### The records ###

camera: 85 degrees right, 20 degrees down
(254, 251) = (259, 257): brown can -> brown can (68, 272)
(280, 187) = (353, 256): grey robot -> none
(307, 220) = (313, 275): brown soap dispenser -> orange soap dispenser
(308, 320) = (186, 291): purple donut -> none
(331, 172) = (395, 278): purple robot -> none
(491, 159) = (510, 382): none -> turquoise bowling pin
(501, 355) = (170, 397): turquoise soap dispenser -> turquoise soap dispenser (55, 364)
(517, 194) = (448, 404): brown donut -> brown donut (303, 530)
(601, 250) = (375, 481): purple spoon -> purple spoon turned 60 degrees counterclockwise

###
### The records ###

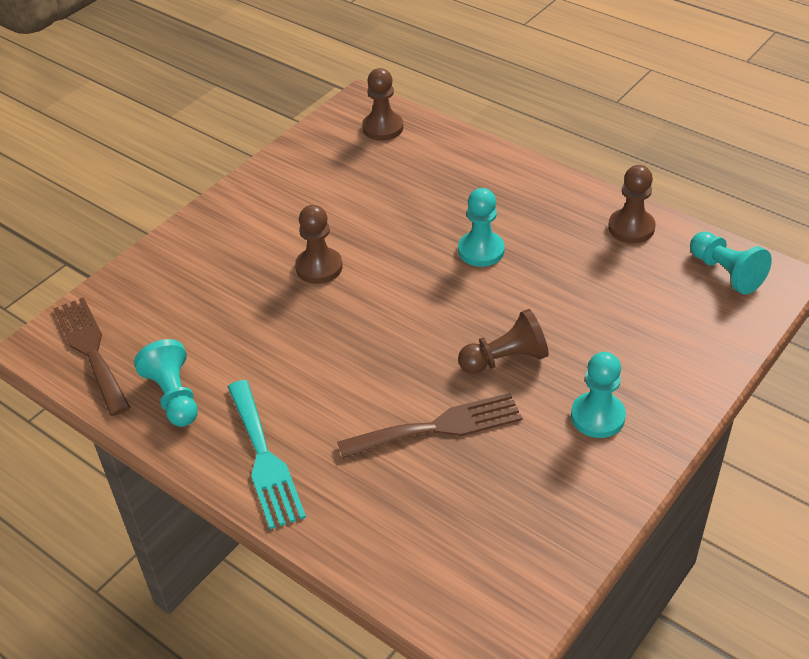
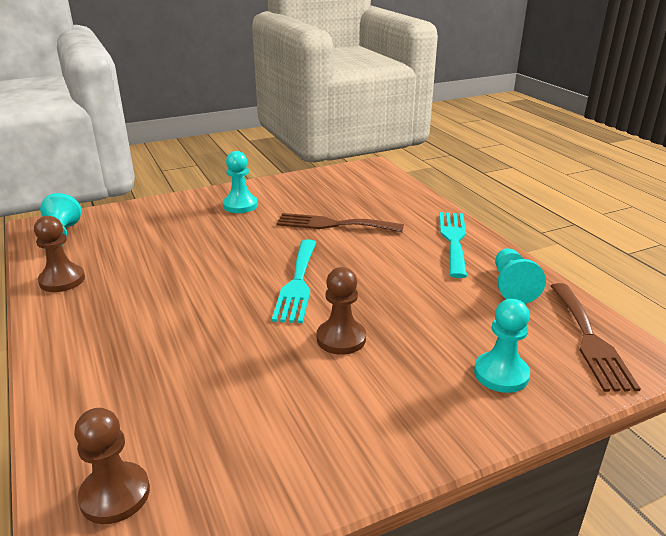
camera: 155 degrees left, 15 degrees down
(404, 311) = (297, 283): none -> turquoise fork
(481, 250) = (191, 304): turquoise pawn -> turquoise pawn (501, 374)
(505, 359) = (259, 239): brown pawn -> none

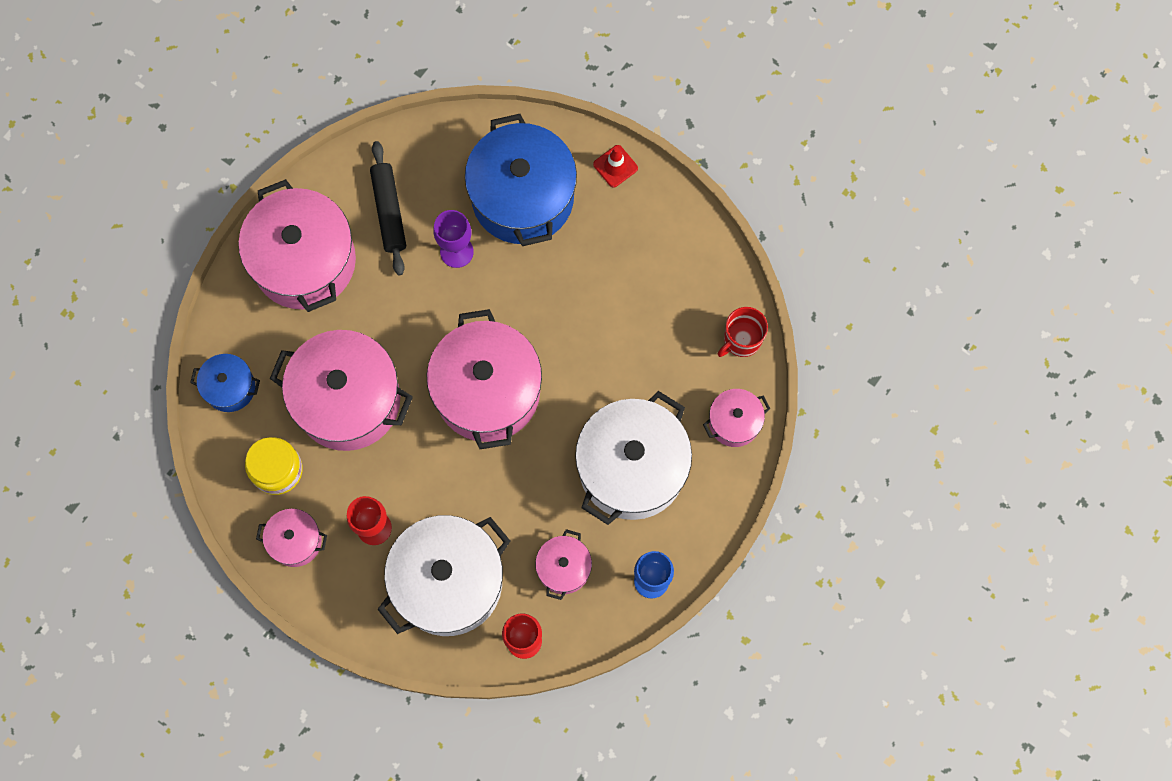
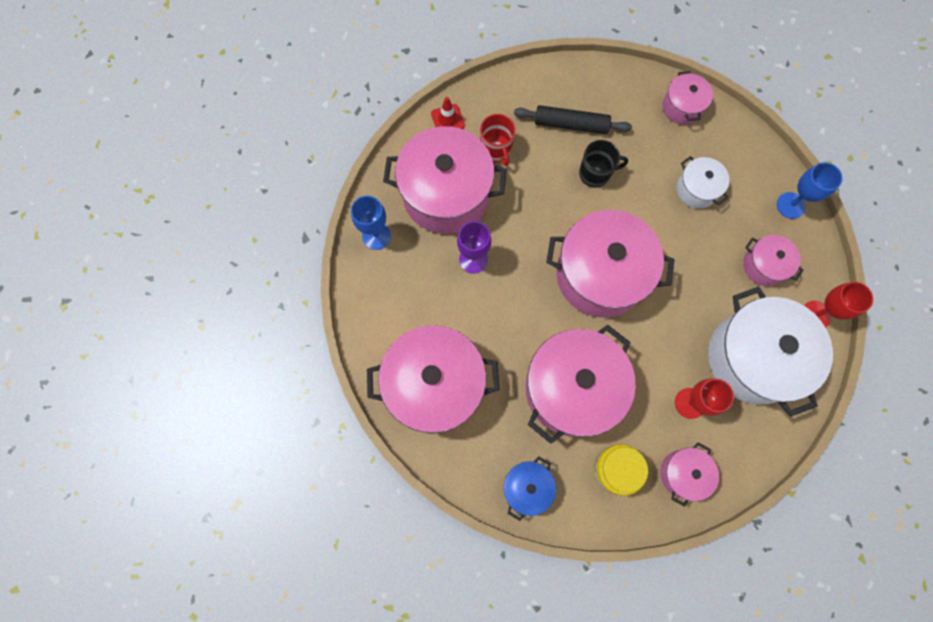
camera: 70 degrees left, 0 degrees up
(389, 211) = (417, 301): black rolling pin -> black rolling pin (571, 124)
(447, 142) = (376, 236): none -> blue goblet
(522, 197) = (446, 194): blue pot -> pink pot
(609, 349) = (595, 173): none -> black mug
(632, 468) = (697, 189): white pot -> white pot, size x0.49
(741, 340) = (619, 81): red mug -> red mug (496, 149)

###

> **What the exercise asks**:
Word for word, repeat the lines above from the one with "(404, 311) = (297, 283): none" through the one with "(632, 468) = (697, 189): white", and nothing beyond them. Omit the pictures.

> **Solution to this problem**:
(404, 311) = (297, 283): none -> turquoise fork
(481, 250) = (191, 304): turquoise pawn -> turquoise pawn (501, 374)
(505, 359) = (259, 239): brown pawn -> none

camera: 70 degrees left, 0 degrees up
(389, 211) = (417, 301): black rolling pin -> black rolling pin (571, 124)
(447, 142) = (376, 236): none -> blue goblet
(522, 197) = (446, 194): blue pot -> pink pot
(609, 349) = (595, 173): none -> black mug
(632, 468) = (697, 189): white pot -> white pot, size x0.49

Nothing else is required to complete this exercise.